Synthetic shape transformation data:
+ + + + +
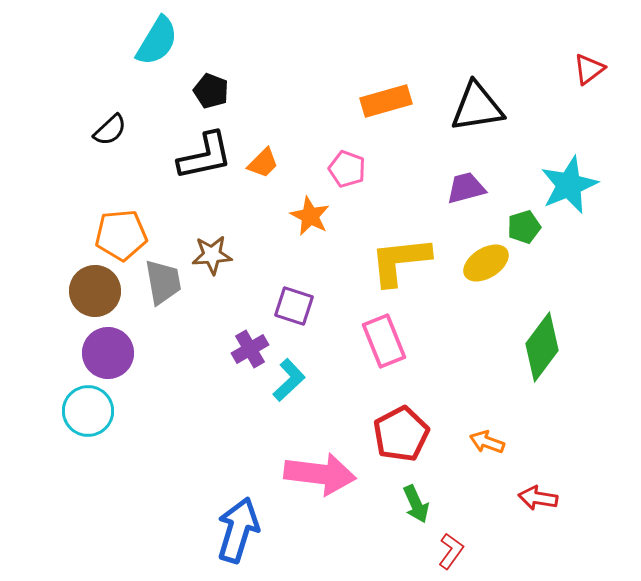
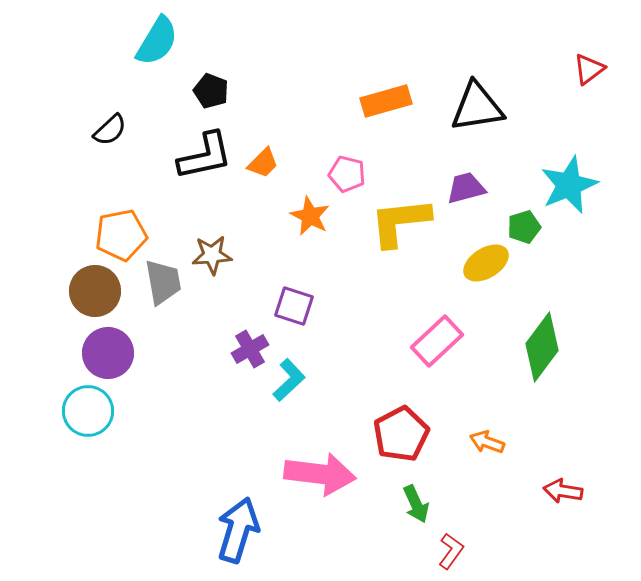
pink pentagon: moved 5 px down; rotated 6 degrees counterclockwise
orange pentagon: rotated 6 degrees counterclockwise
yellow L-shape: moved 39 px up
pink rectangle: moved 53 px right; rotated 69 degrees clockwise
red arrow: moved 25 px right, 7 px up
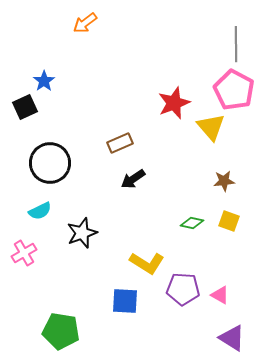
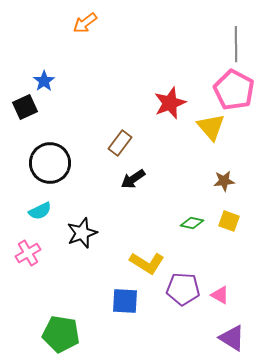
red star: moved 4 px left
brown rectangle: rotated 30 degrees counterclockwise
pink cross: moved 4 px right
green pentagon: moved 3 px down
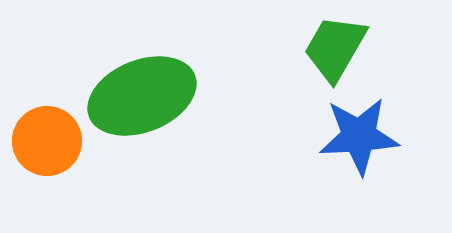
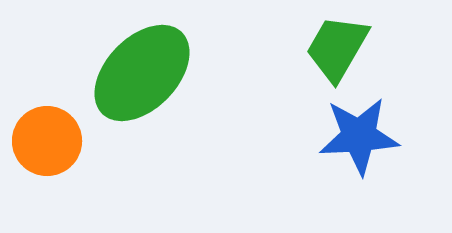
green trapezoid: moved 2 px right
green ellipse: moved 23 px up; rotated 24 degrees counterclockwise
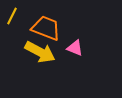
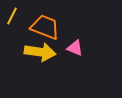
orange trapezoid: moved 1 px left, 1 px up
yellow arrow: rotated 20 degrees counterclockwise
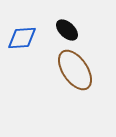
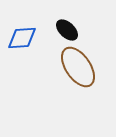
brown ellipse: moved 3 px right, 3 px up
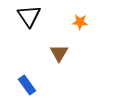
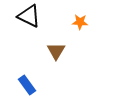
black triangle: rotated 30 degrees counterclockwise
brown triangle: moved 3 px left, 2 px up
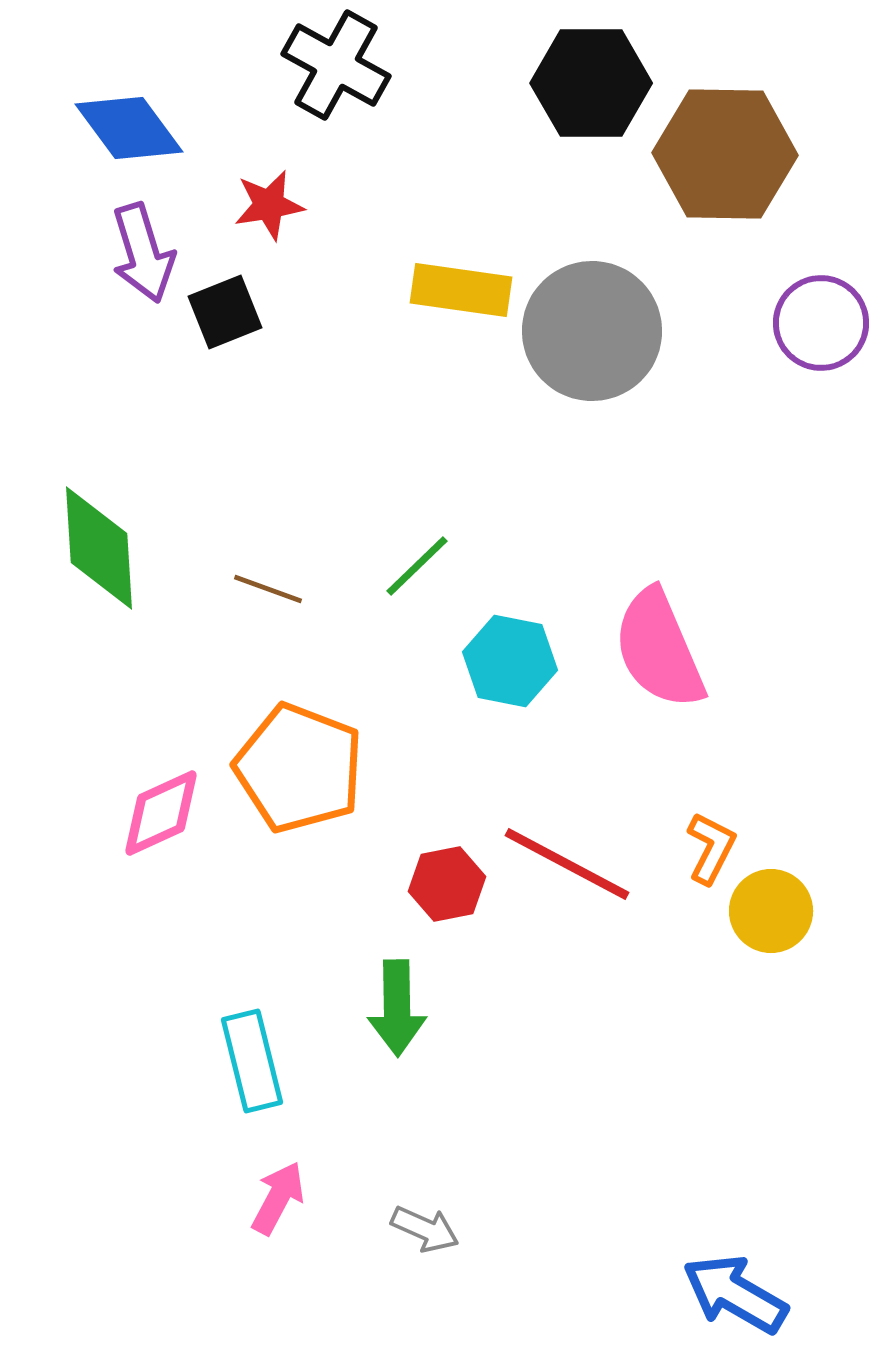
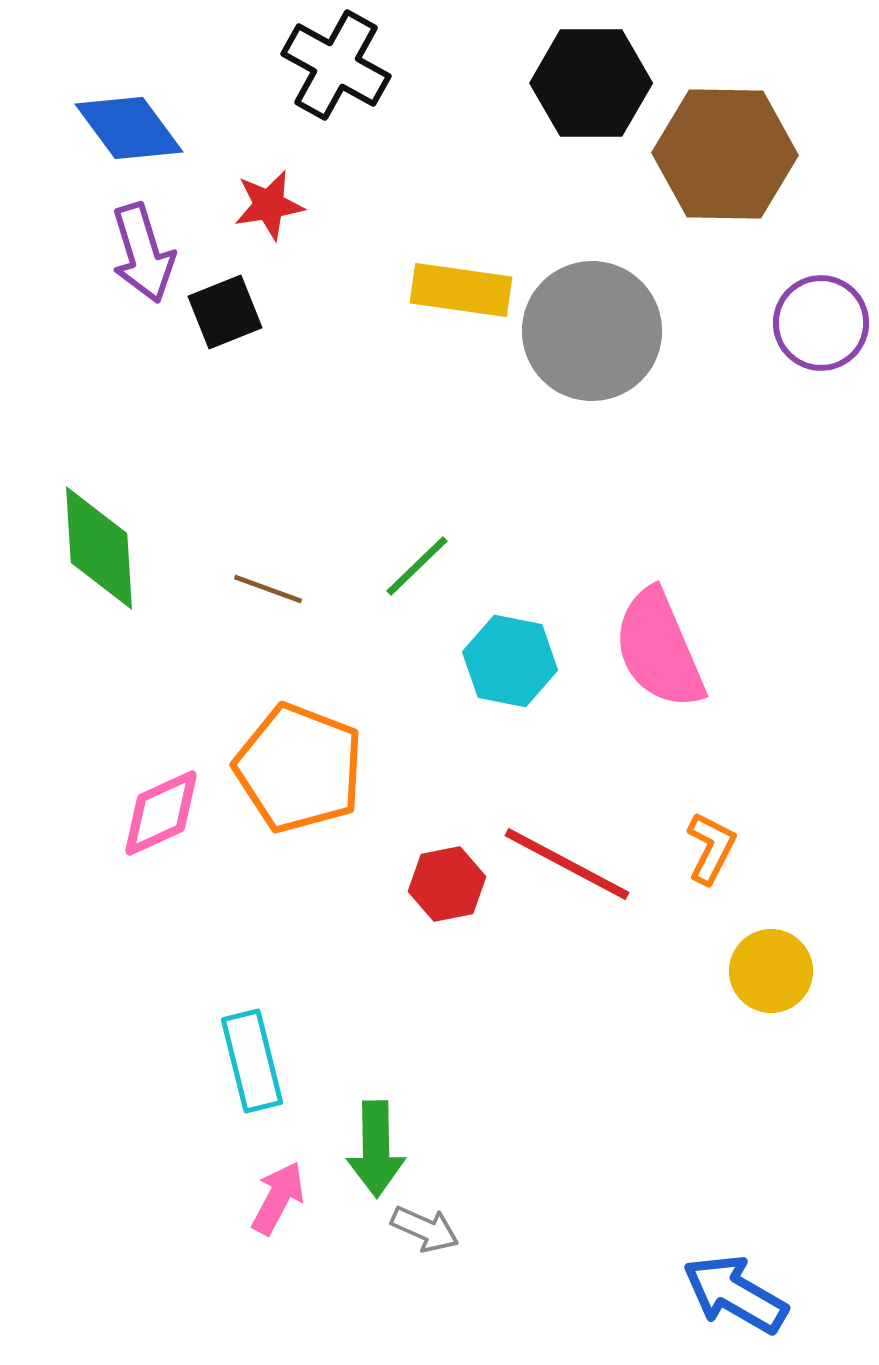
yellow circle: moved 60 px down
green arrow: moved 21 px left, 141 px down
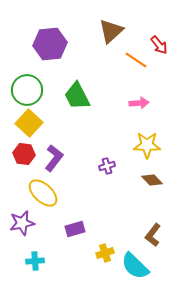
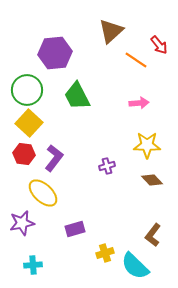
purple hexagon: moved 5 px right, 9 px down
cyan cross: moved 2 px left, 4 px down
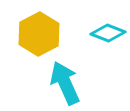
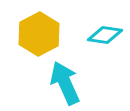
cyan diamond: moved 3 px left, 2 px down; rotated 12 degrees counterclockwise
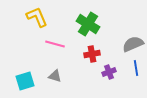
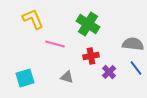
yellow L-shape: moved 4 px left, 2 px down
gray semicircle: rotated 30 degrees clockwise
red cross: moved 1 px left, 2 px down
blue line: rotated 28 degrees counterclockwise
purple cross: rotated 24 degrees counterclockwise
gray triangle: moved 12 px right, 1 px down
cyan square: moved 3 px up
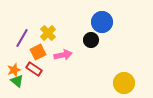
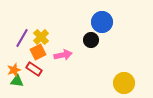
yellow cross: moved 7 px left, 4 px down
green triangle: rotated 32 degrees counterclockwise
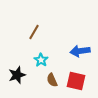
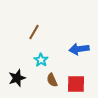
blue arrow: moved 1 px left, 2 px up
black star: moved 3 px down
red square: moved 3 px down; rotated 12 degrees counterclockwise
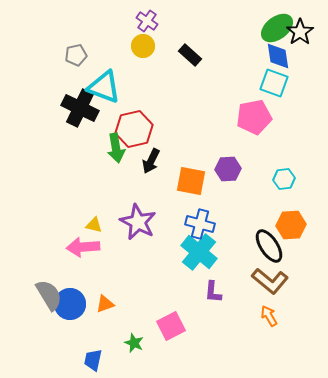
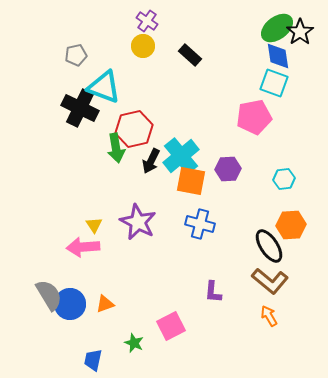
yellow triangle: rotated 42 degrees clockwise
cyan cross: moved 18 px left, 96 px up; rotated 12 degrees clockwise
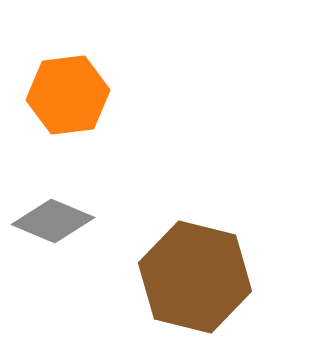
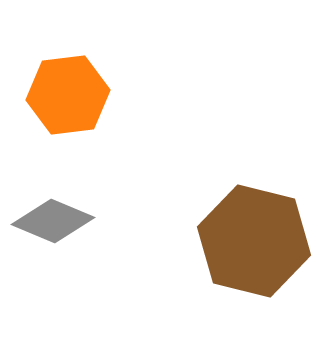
brown hexagon: moved 59 px right, 36 px up
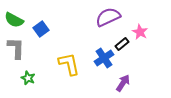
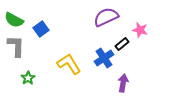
purple semicircle: moved 2 px left
pink star: moved 2 px up; rotated 14 degrees counterclockwise
gray L-shape: moved 2 px up
yellow L-shape: rotated 20 degrees counterclockwise
green star: rotated 16 degrees clockwise
purple arrow: rotated 24 degrees counterclockwise
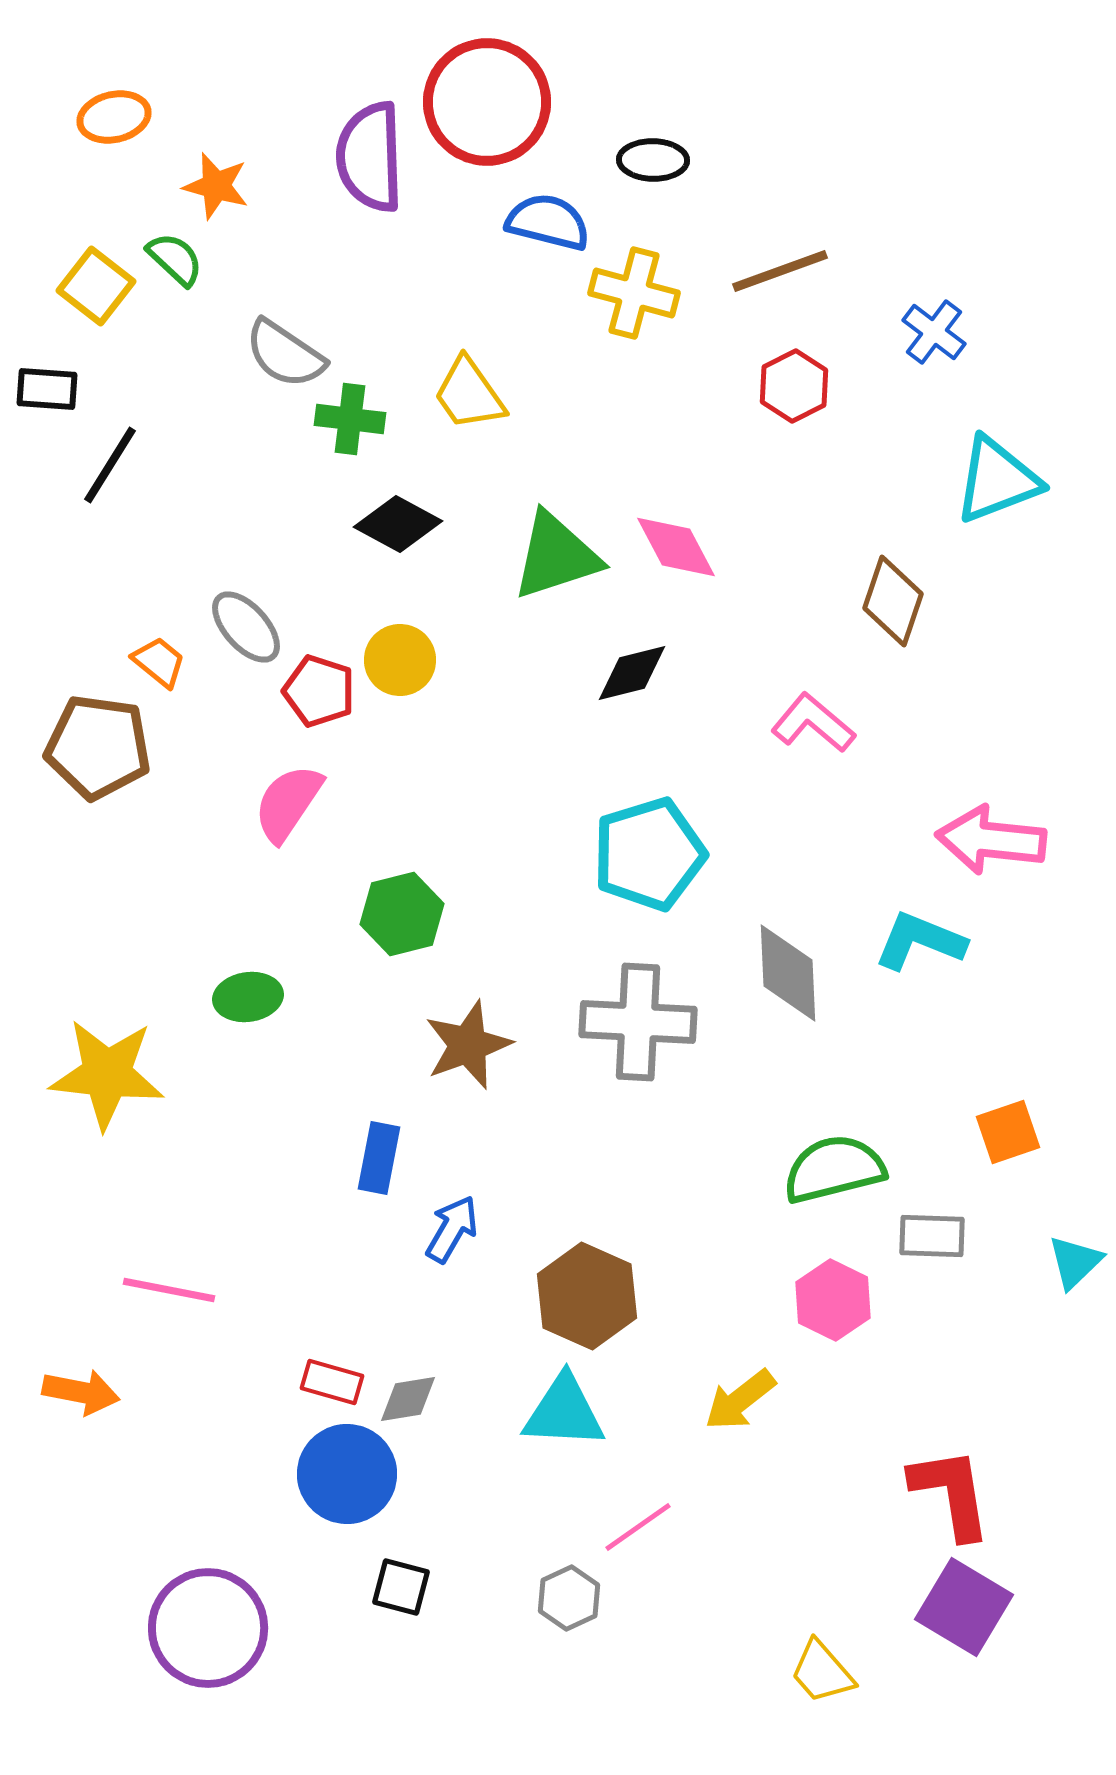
+ + + + +
* **Action item**:
Return every line from the entries above that includes the word "semicircle".

* **Exercise result**:
gray semicircle: rotated 30 degrees clockwise
purple semicircle: moved 2 px left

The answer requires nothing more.